- _Description of the task_
Give again the line that contains "purple round brick" and every line after it to the end of the records. Keep them exactly as they are and add nothing.

- _Raw data_
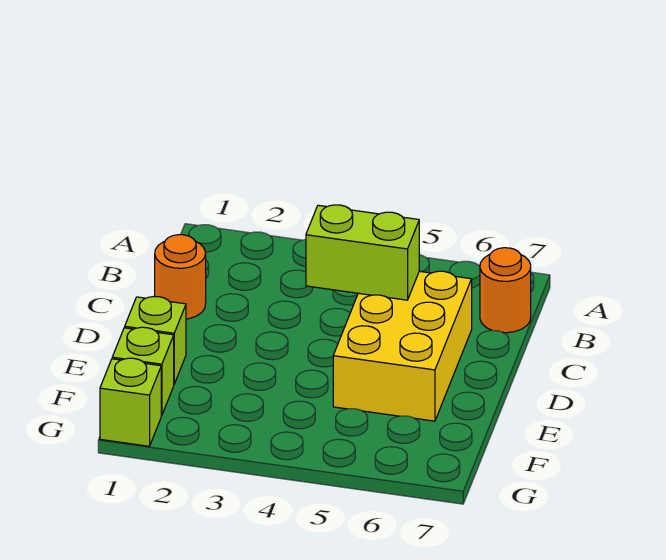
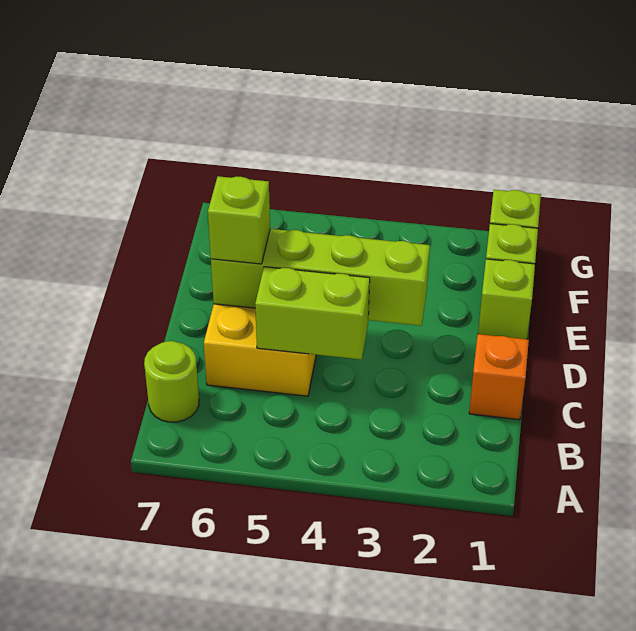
orange round brick B7 level 1 -> lime round brick B7 level 1
orange round brick C1 level 1 -> orange brick C1 level 1
none -> lime brick D3:D6 level 2
none -> lime brick D6 level 3

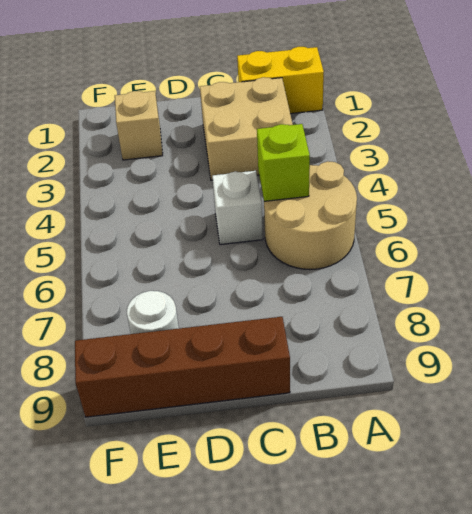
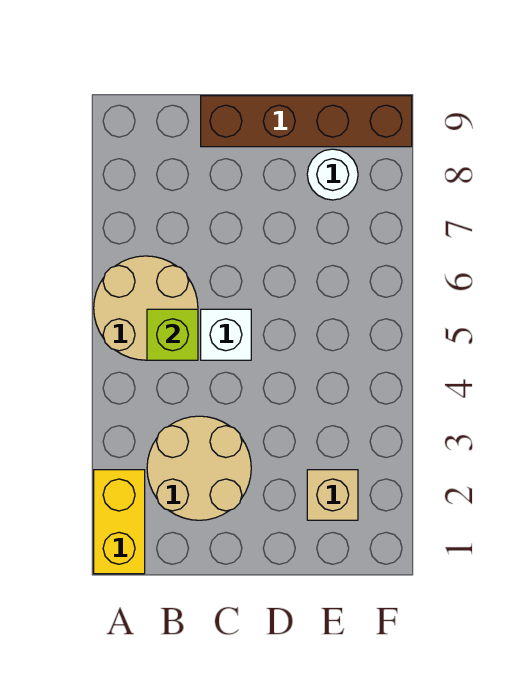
yellow brick A1:B1 level 1 -> yellow brick A1:A2 level 1
tan brick B2:C3 level 1 -> tan round brick B2:C3 level 1

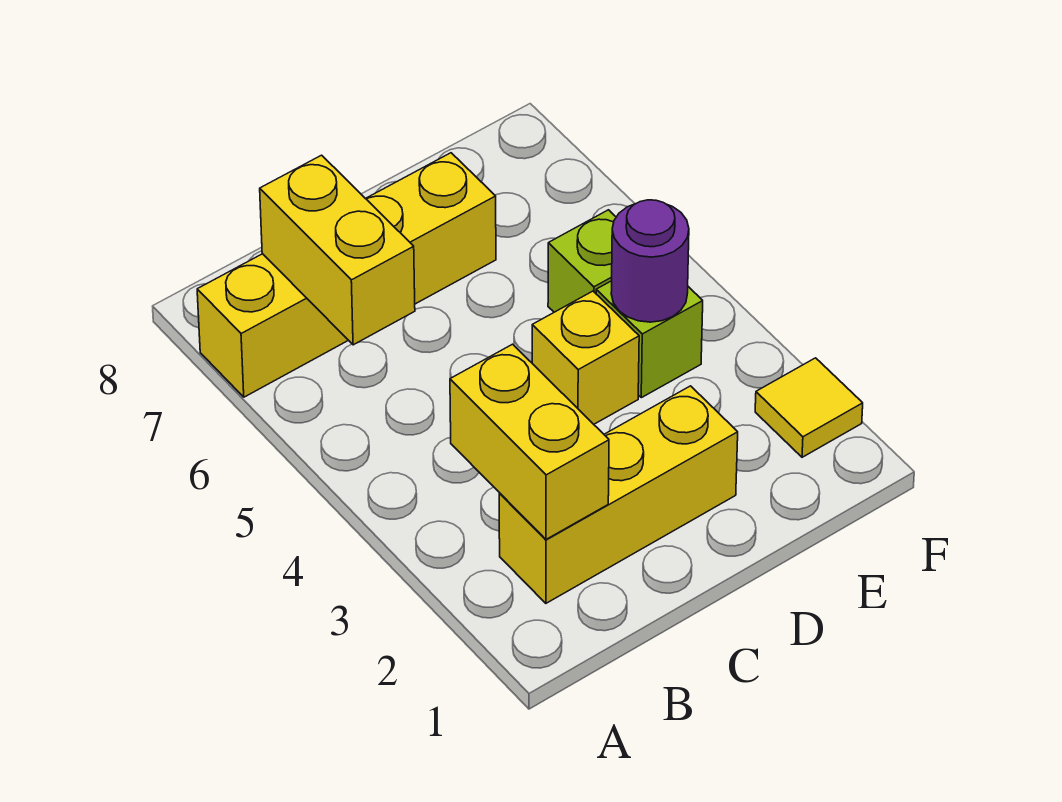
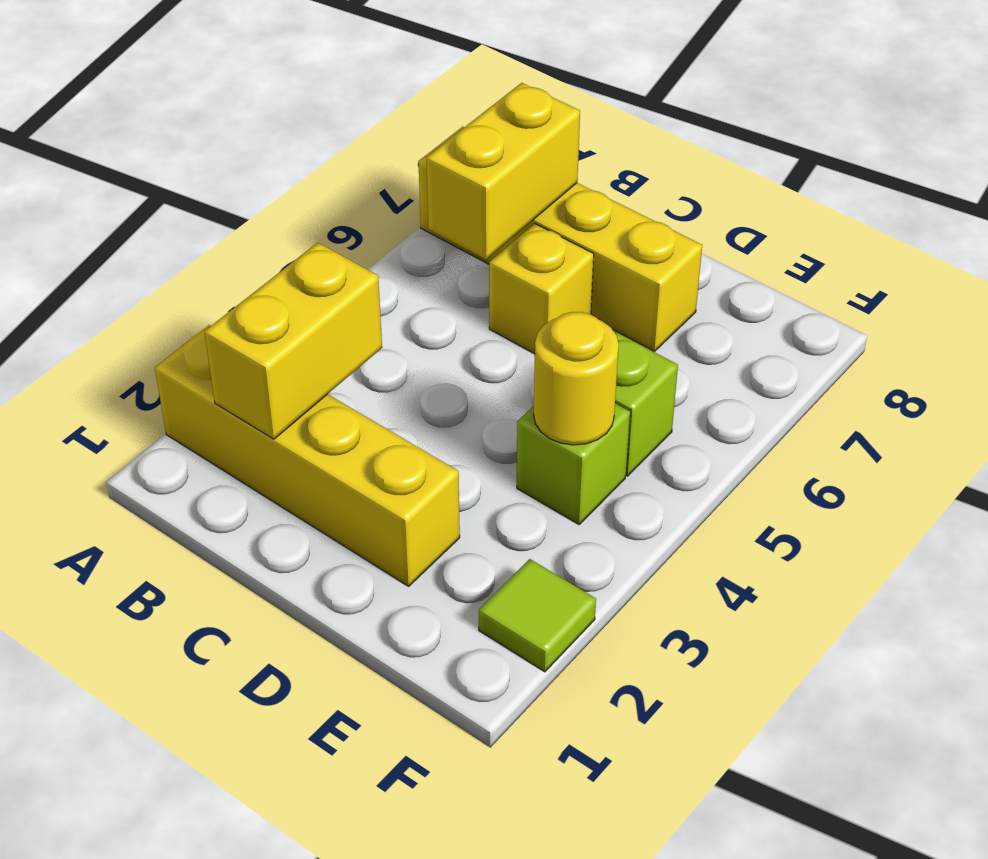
yellow brick B2:D2 level 1 -> yellow brick A2:D2 level 1
yellow brick D4 level 1 -> yellow brick C6 level 1
purple round brick E4 level 2 -> yellow round brick E4 level 2
yellow tile F2 level 1 -> lime tile F2 level 1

- _Solution for this problem_
purple round brick E4 level 2 -> yellow round brick E4 level 2
yellow tile F2 level 1 -> lime tile F2 level 1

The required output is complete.